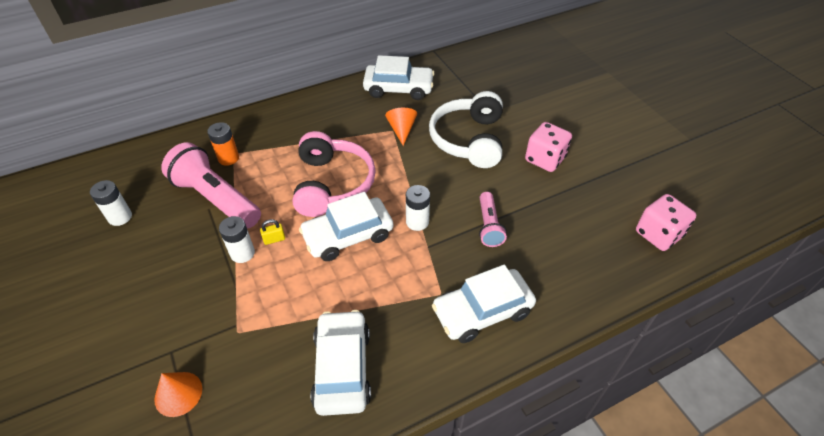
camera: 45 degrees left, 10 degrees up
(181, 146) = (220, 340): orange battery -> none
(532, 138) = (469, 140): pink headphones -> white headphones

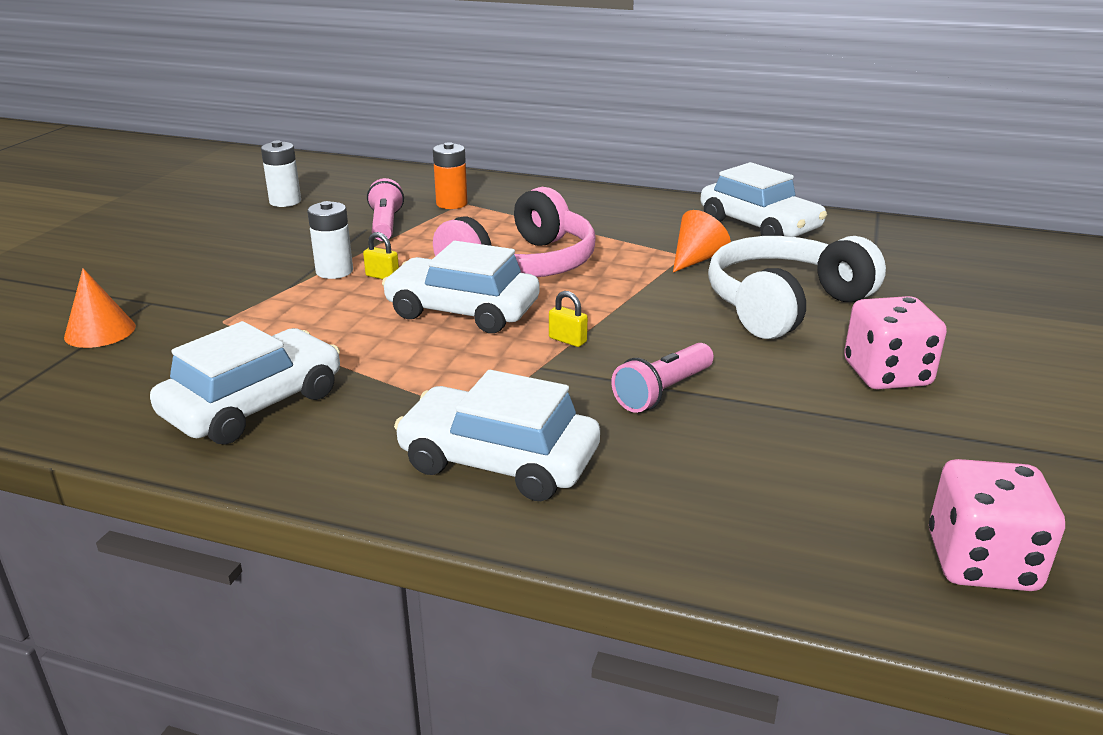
camera: 45 degrees right, 20 degrees down
(216, 199) = (385, 225): pink flashlight -> pink flashlight, size x0.55
(417, 222) = (567, 340): white battery -> yellow padlock

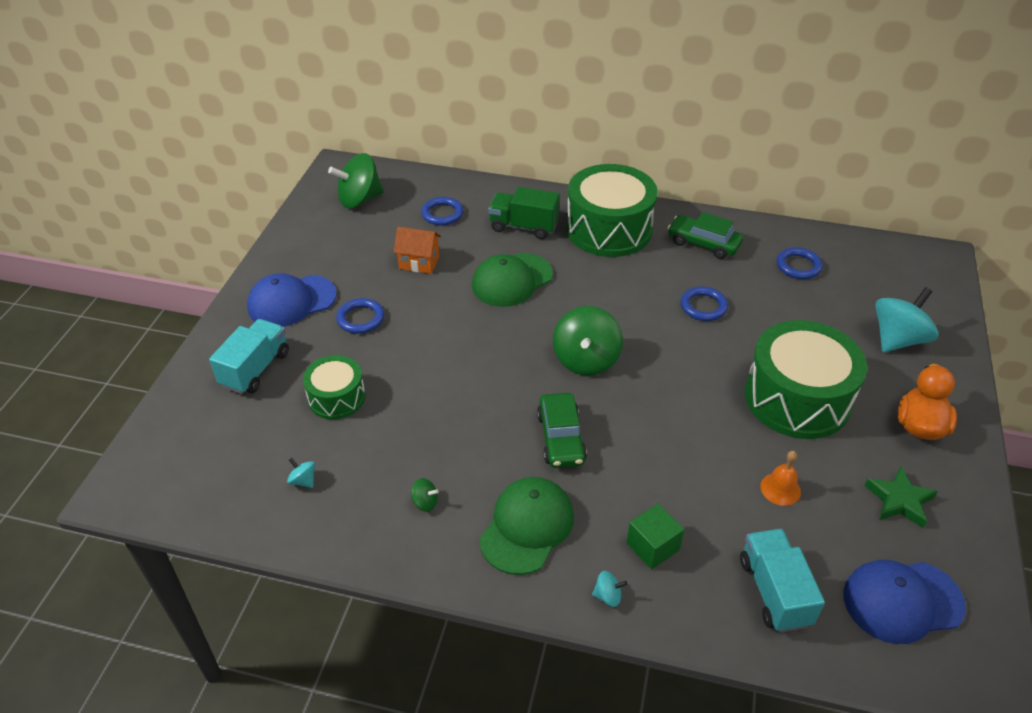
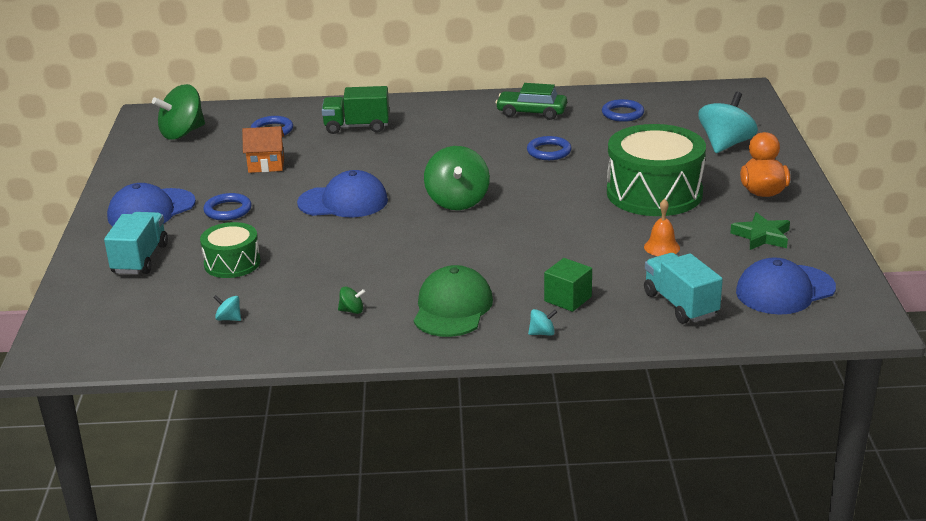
camera: 15 degrees left, 15 degrees down
(473, 333) = (343, 202): none -> blue cap
(511, 280) = (363, 163): green cap -> none
(561, 438) = (457, 251): green car -> none
(609, 229) = (439, 116): green drum -> none

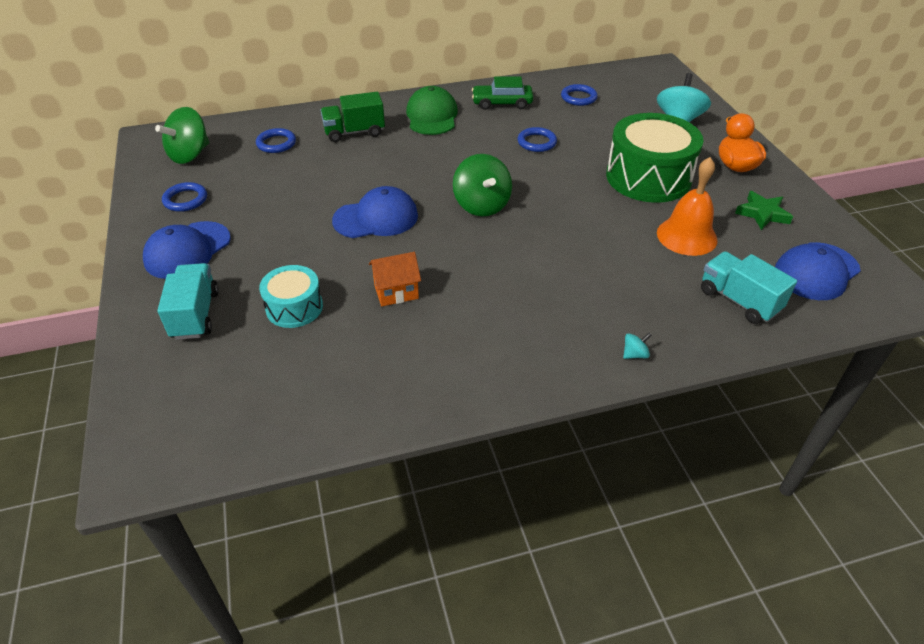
camera: 15 degrees left, 15 degrees up
(228, 210) = (266, 241): blue ring -> blue ring (185, 200)
(229, 318) = (317, 382): turquoise spinning top -> none
(232, 263) = (294, 307): green drum -> turquoise drum
(266, 165) = (285, 184): orange house -> orange house (396, 292)
(352, 311) = (439, 352): green spinning top -> none
(452, 308) = (535, 335): green cap -> green cap (432, 116)
(568, 299) = (636, 308): green cube -> none
(662, 247) = (686, 236): orange bell -> orange bell, size x1.83

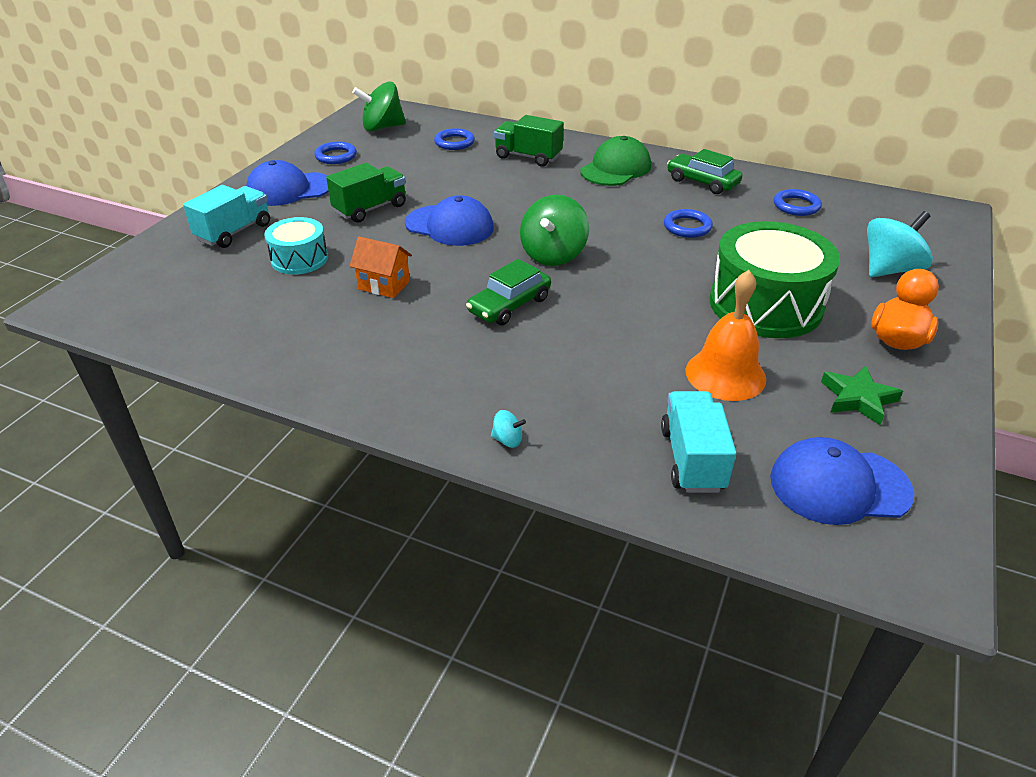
camera: 40 degrees right, 5 degrees down
(290, 234) = (370, 209): none -> green truck
(506, 259) = (509, 305): none -> green car

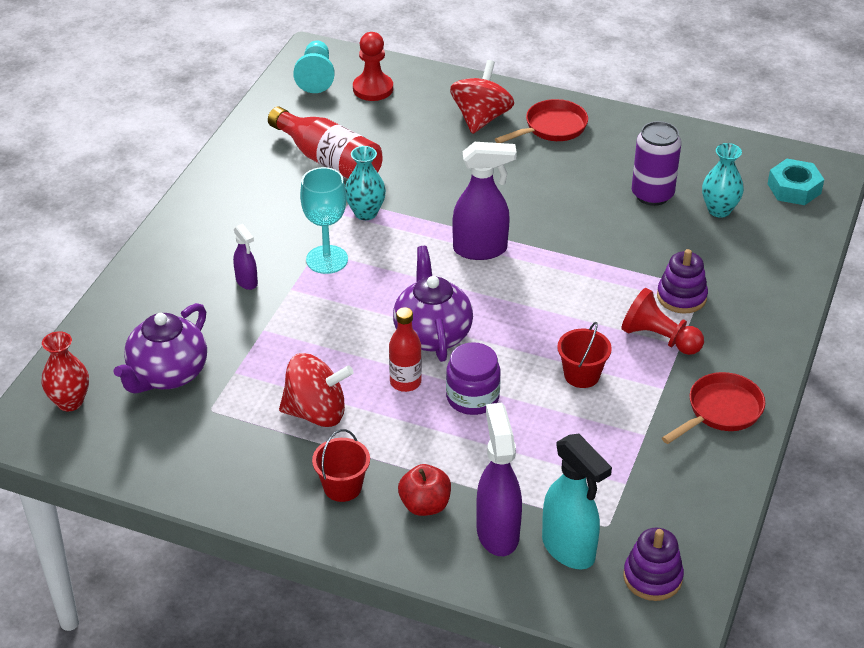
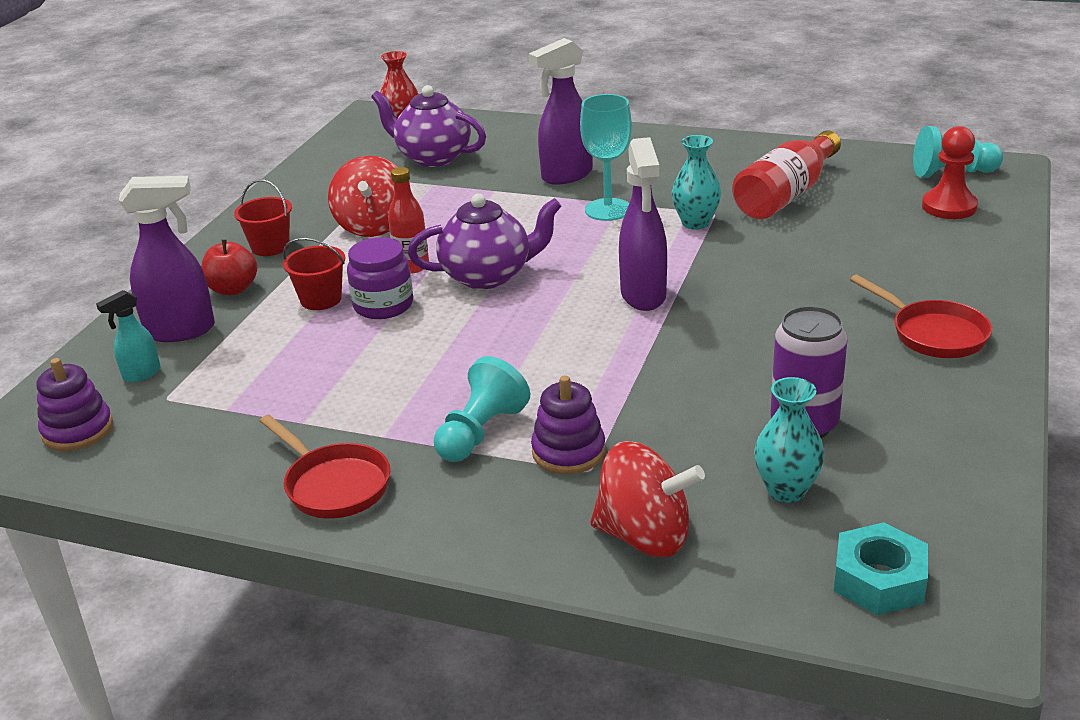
camera: 90 degrees right, 10 degrees down
(247, 282) = (566, 175): purple spray bottle -> purple spray bottle, size x1.86
(481, 118) = (925, 280): red spinning top -> red spinning top (645, 536)
(569, 549) = (141, 374): turquoise spray bottle -> turquoise spray bottle, size x0.54
(581, 375) = (413, 374): red bucket -> red bucket (321, 299)
(659, 338) = (481, 432): red pawn -> turquoise pawn

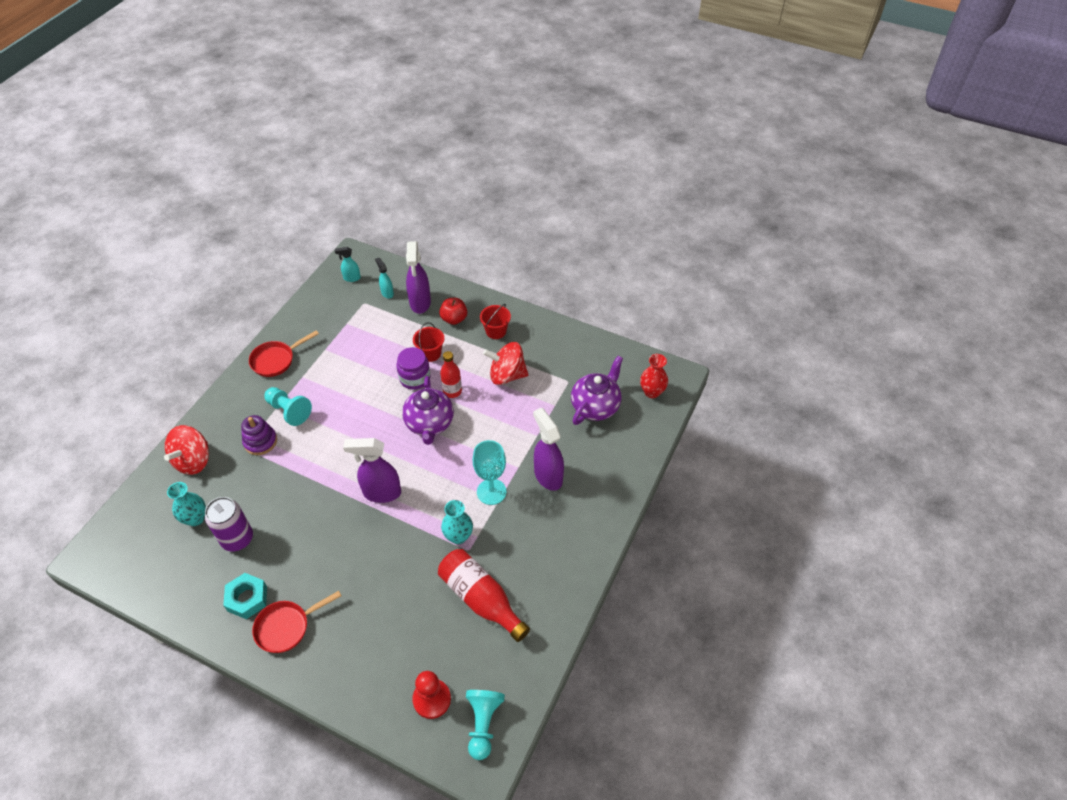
camera: 95 degrees right, 20 degrees up
(78, 430) = (351, 278): purple stacking toy -> turquoise spray bottle
(879, 580) = (127, 537): turquoise nut -> turquoise nut (247, 598)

▶ WORK ITEM
Repeat each line of the material, unaltered, from the first through the line with "(609, 229) = (439, 116): green drum -> none", and include no pictures.

▶ SOLUTION
camera: 45 degrees left, 10 degrees up
(181, 146) = (220, 340): orange battery -> none
(532, 138) = (469, 140): pink headphones -> white headphones

camera: 45 degrees right, 20 degrees down
(216, 199) = (385, 225): pink flashlight -> pink flashlight, size x0.55
(417, 222) = (567, 340): white battery -> yellow padlock

camera: 15 degrees left, 15 degrees down
(473, 333) = (343, 202): none -> blue cap
(511, 280) = (363, 163): green cap -> none
(561, 438) = (457, 251): green car -> none
(609, 229) = (439, 116): green drum -> none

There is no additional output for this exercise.